- [Task goal]: What the answer must contain is every line of the records, exactly, with no pictures.

- [Input]:
*** Block opens ***
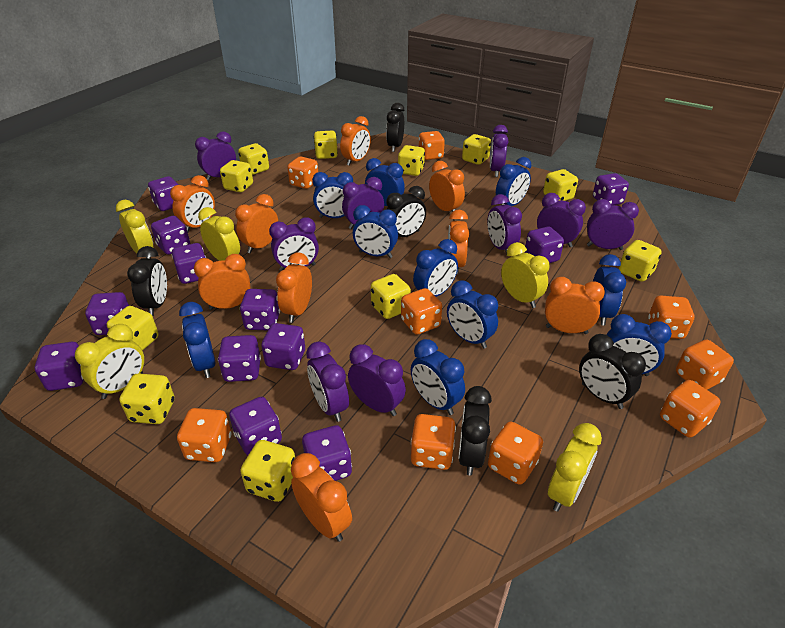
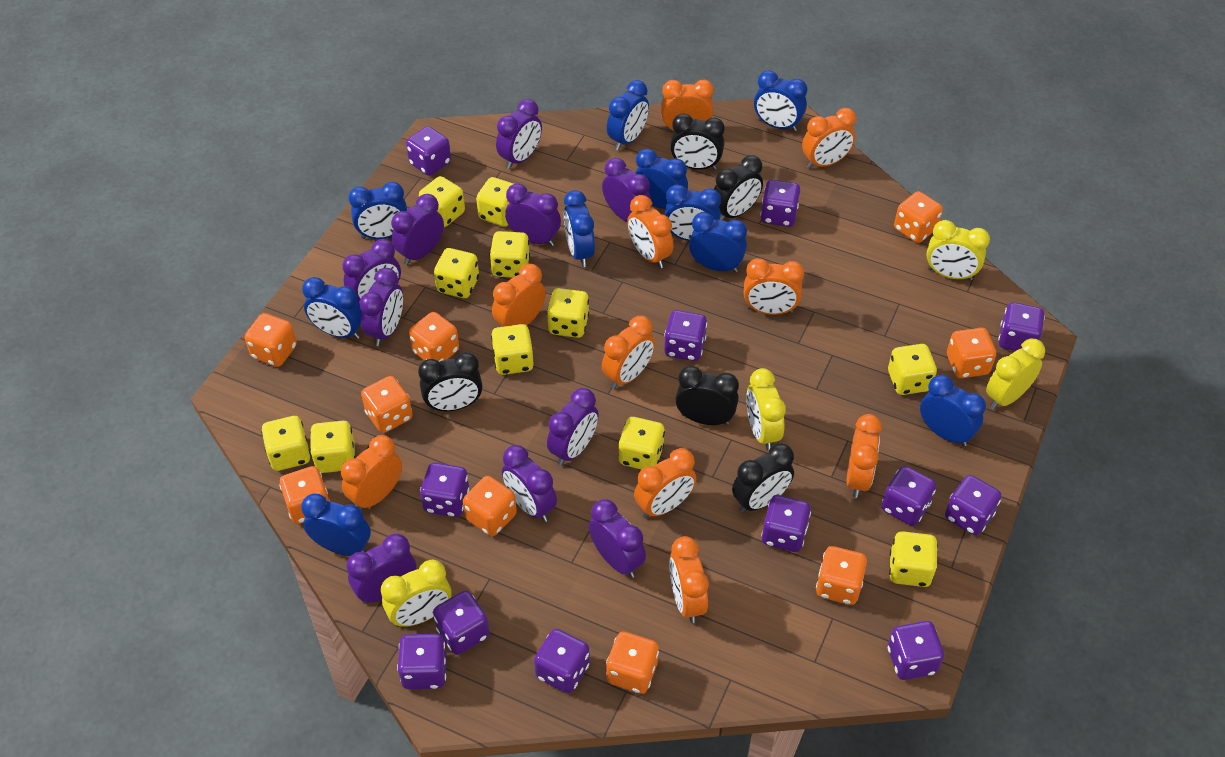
orange clock: 9 -> 10
purple clock: 9 -> 10
yellow clock: 5 -> 4

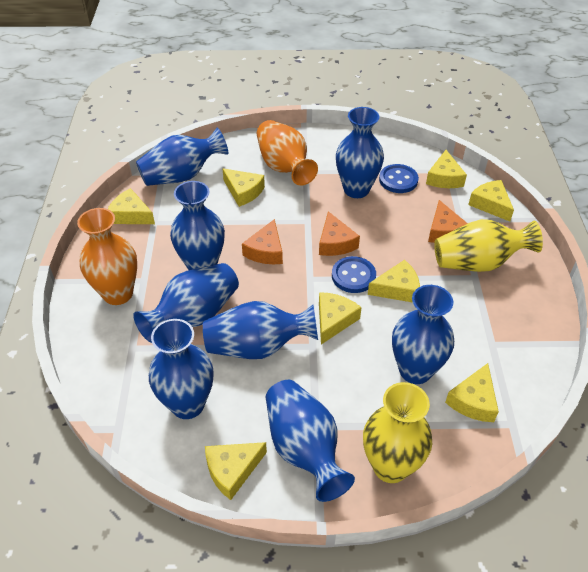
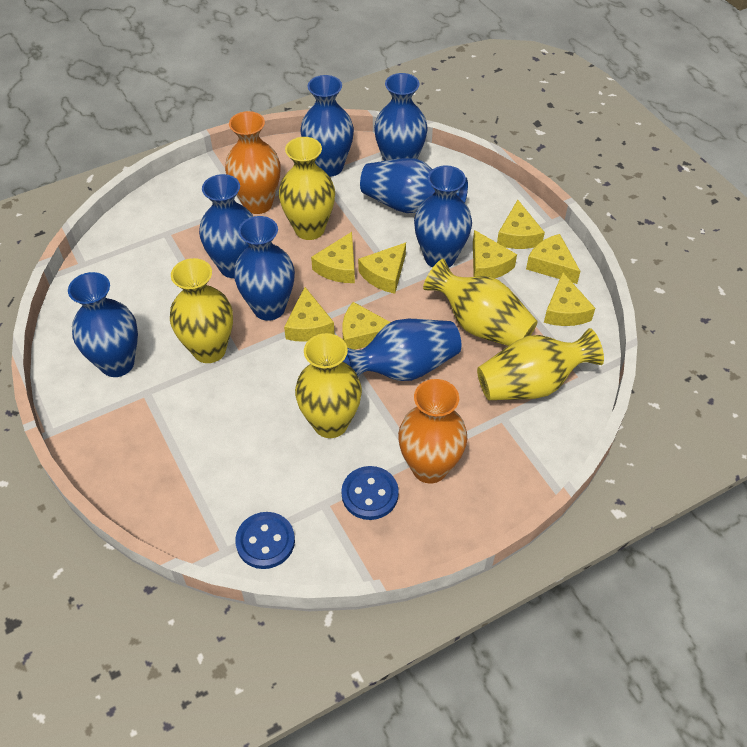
orange cheese: 3 -> 0
yellow vase: 2 -> 5

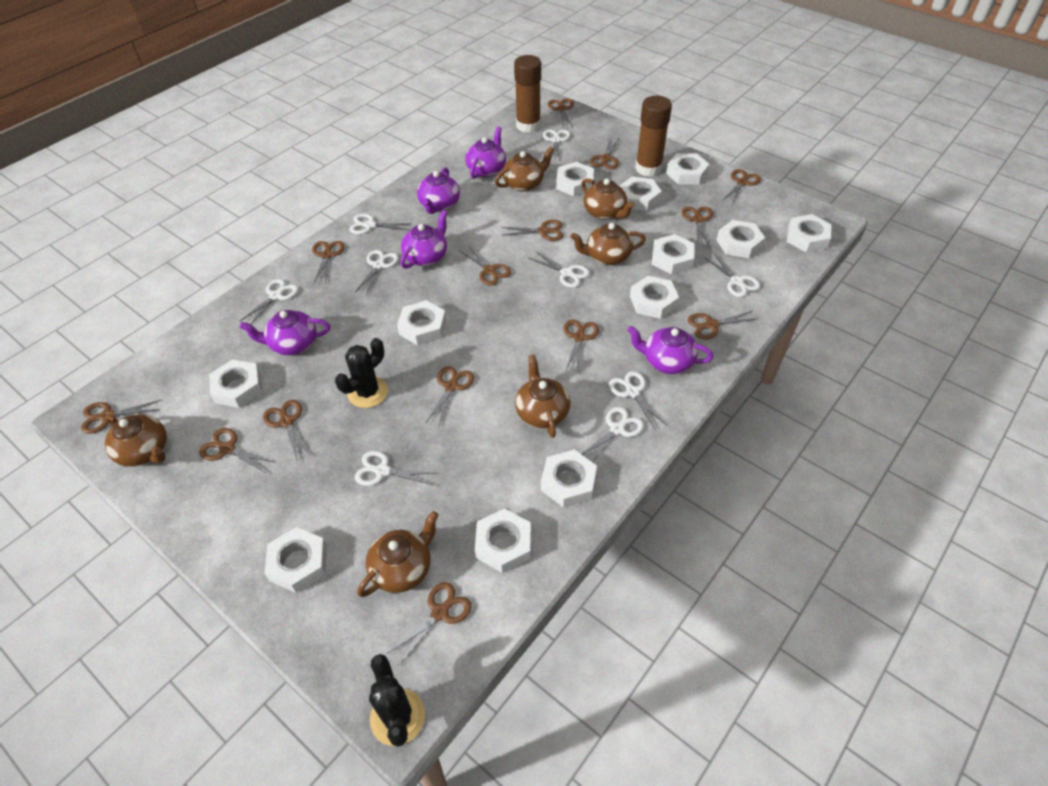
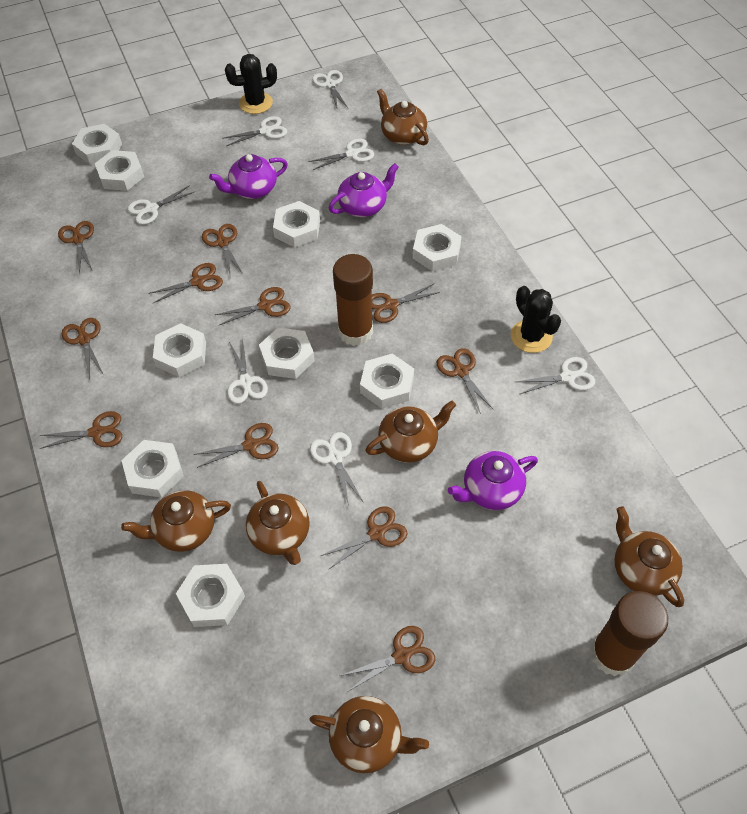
brown scissors: 14 -> 11
purple teapot: 5 -> 3
white nut: 12 -> 9
white scissors: 9 -> 7

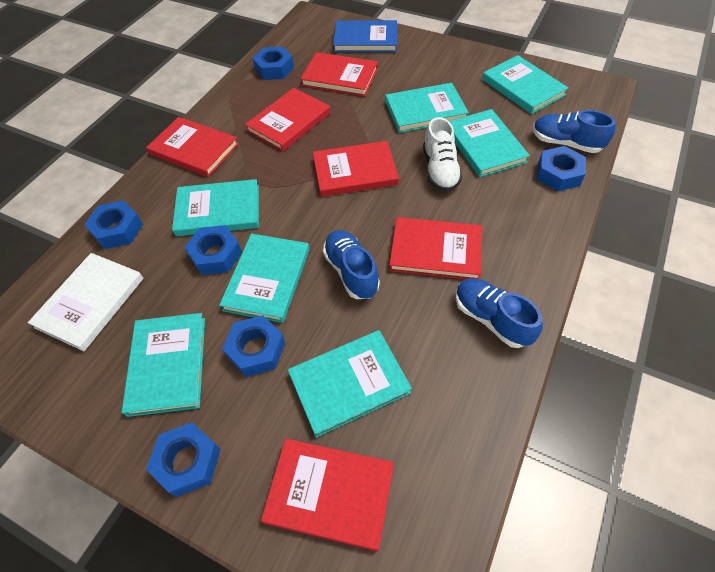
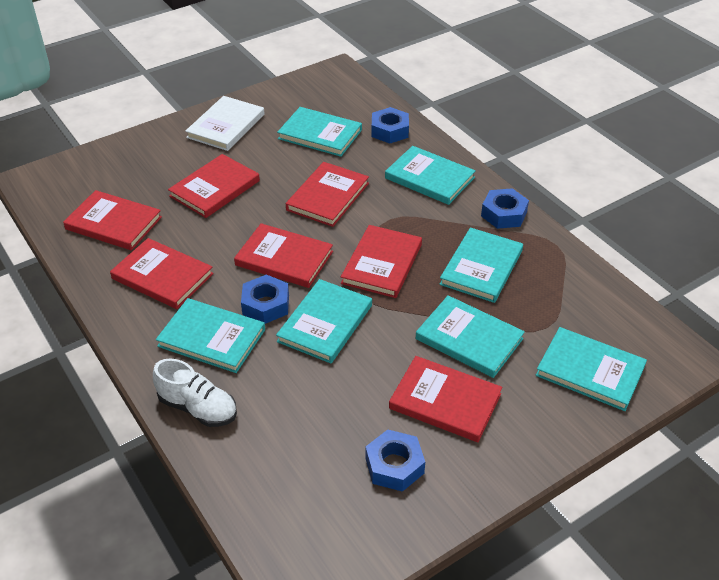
blue book: 1 -> 0
blue nut: 6 -> 4
blue shoe: 3 -> 0
red book: 6 -> 7

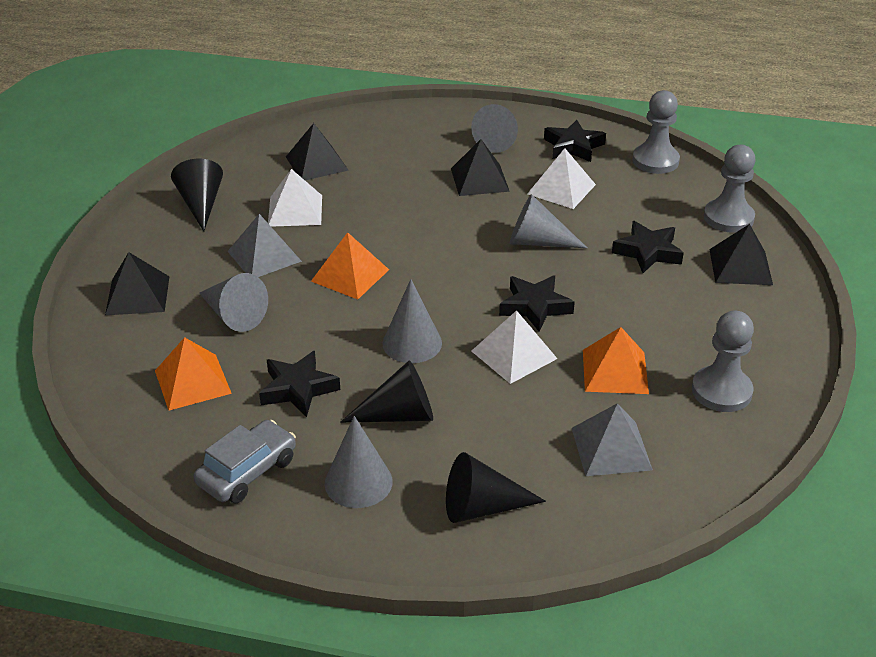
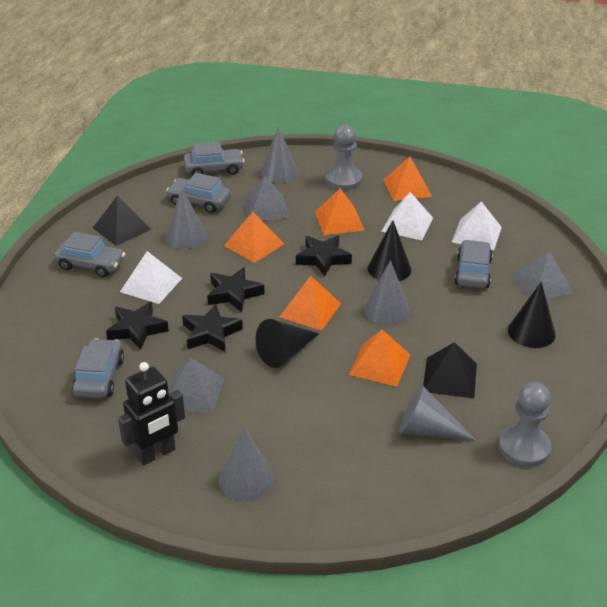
black pyramid: 4 -> 2
black robot: 0 -> 1
grey car: 1 -> 5
grey pawn: 3 -> 2
grey pyramid: 2 -> 3
orange pyramid: 3 -> 5

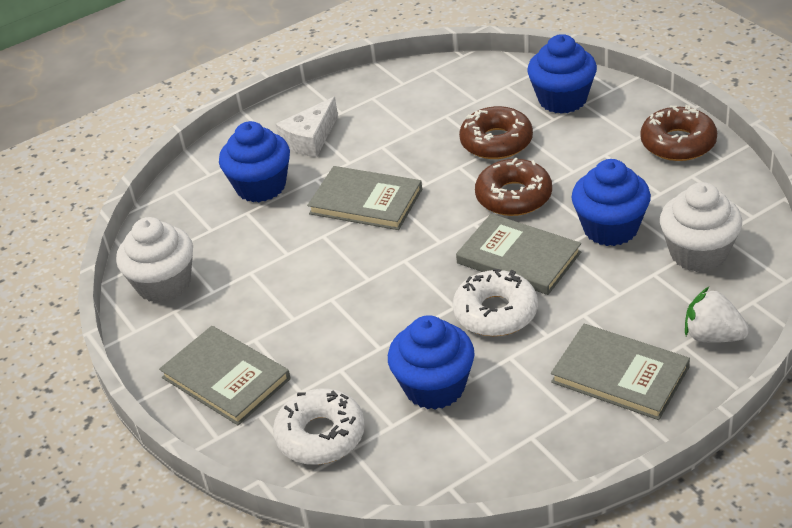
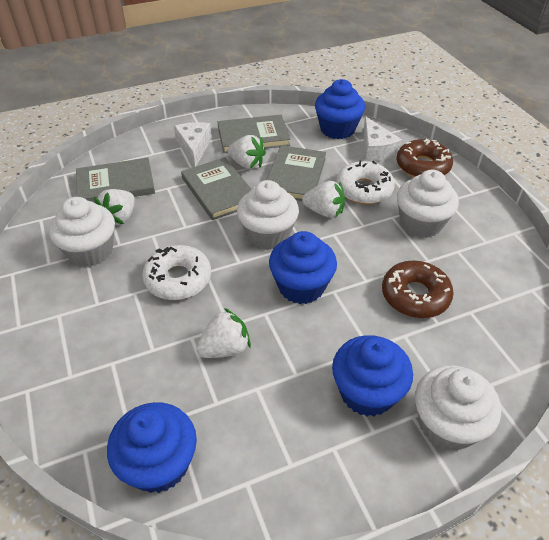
brown donut: 3 -> 2
white cheese: 1 -> 2
white cupcake: 2 -> 4
white strawberry: 1 -> 4

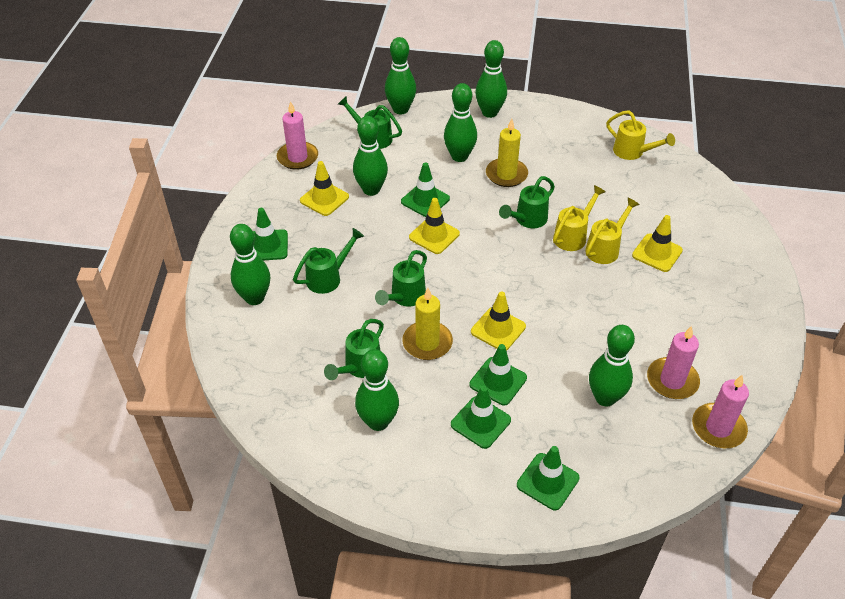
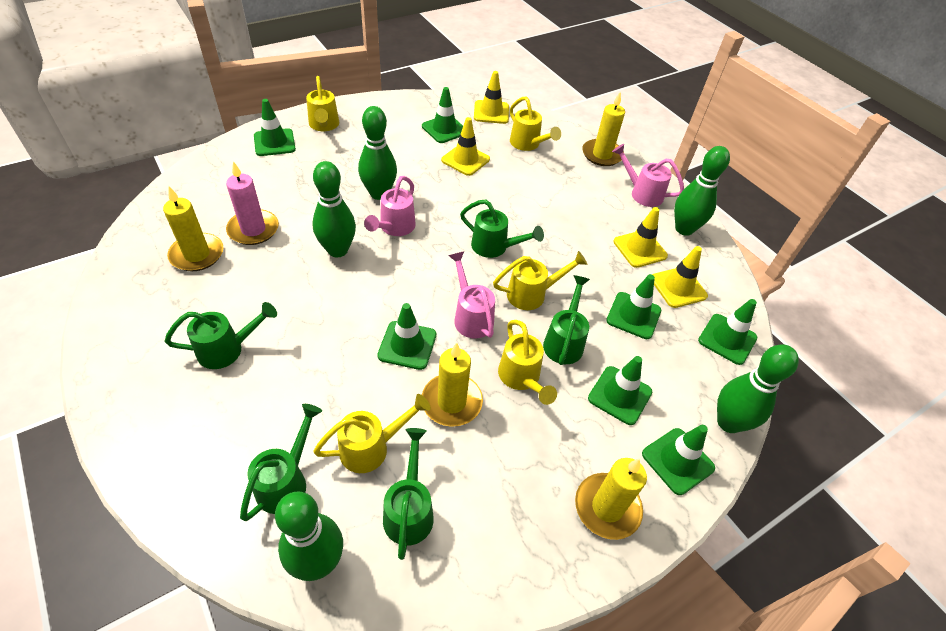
green bowling pin: 7 -> 5
green traffic cone: 5 -> 7
pink candle: 3 -> 1
pink watering can: 0 -> 3
yellow candle: 2 -> 4
yellow watering can: 3 -> 5

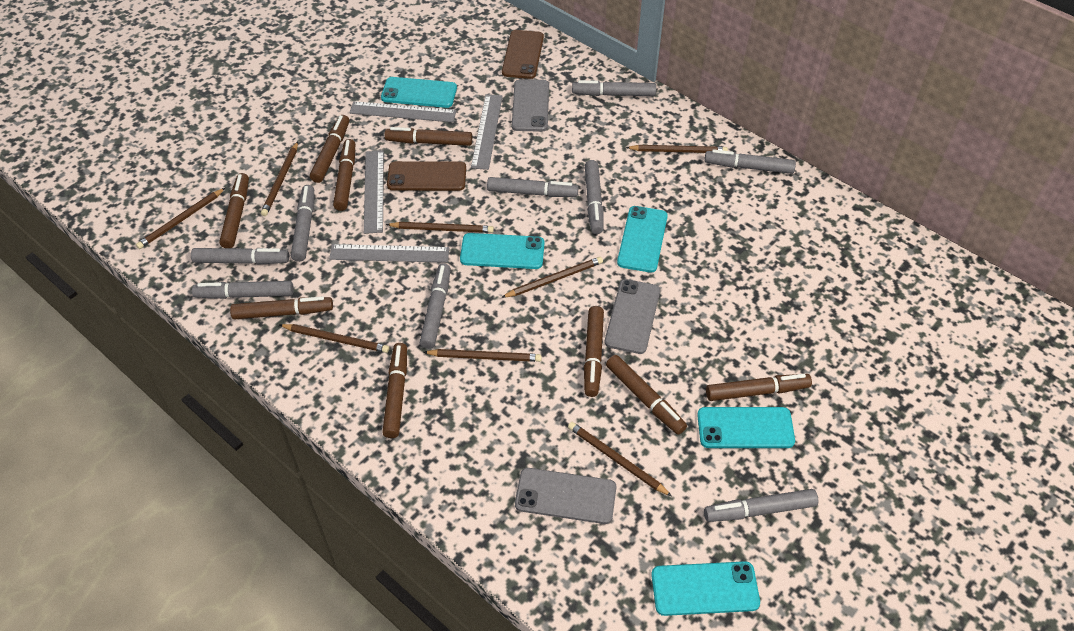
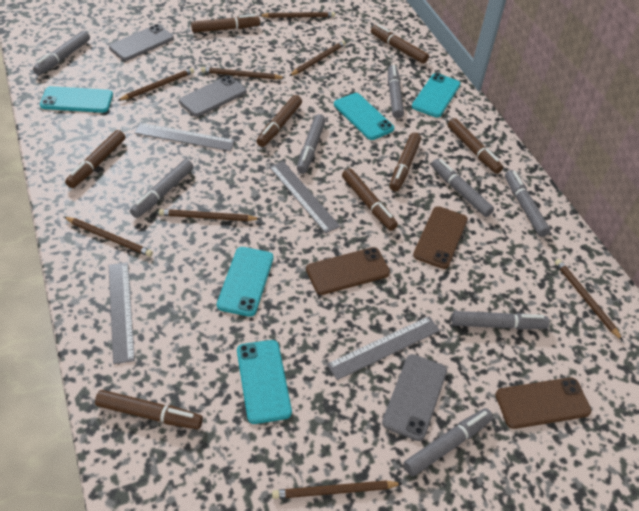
brown marker: 9 -> 8
brown phone: 2 -> 3
grey marker: 9 -> 8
*** Block closes ***
- [Task output]:
orange clock: 9 -> 10
purple clock: 9 -> 10
yellow clock: 5 -> 4

orange cheese: 3 -> 0
yellow vase: 2 -> 5

brown scissors: 14 -> 11
purple teapot: 5 -> 3
white nut: 12 -> 9
white scissors: 9 -> 7

blue book: 1 -> 0
blue nut: 6 -> 4
blue shoe: 3 -> 0
red book: 6 -> 7

black pyramid: 4 -> 2
black robot: 0 -> 1
grey car: 1 -> 5
grey pawn: 3 -> 2
grey pyramid: 2 -> 3
orange pyramid: 3 -> 5

brown donut: 3 -> 2
white cheese: 1 -> 2
white cupcake: 2 -> 4
white strawberry: 1 -> 4

green bowling pin: 7 -> 5
green traffic cone: 5 -> 7
pink candle: 3 -> 1
pink watering can: 0 -> 3
yellow candle: 2 -> 4
yellow watering can: 3 -> 5

brown marker: 9 -> 8
brown phone: 2 -> 3
grey marker: 9 -> 8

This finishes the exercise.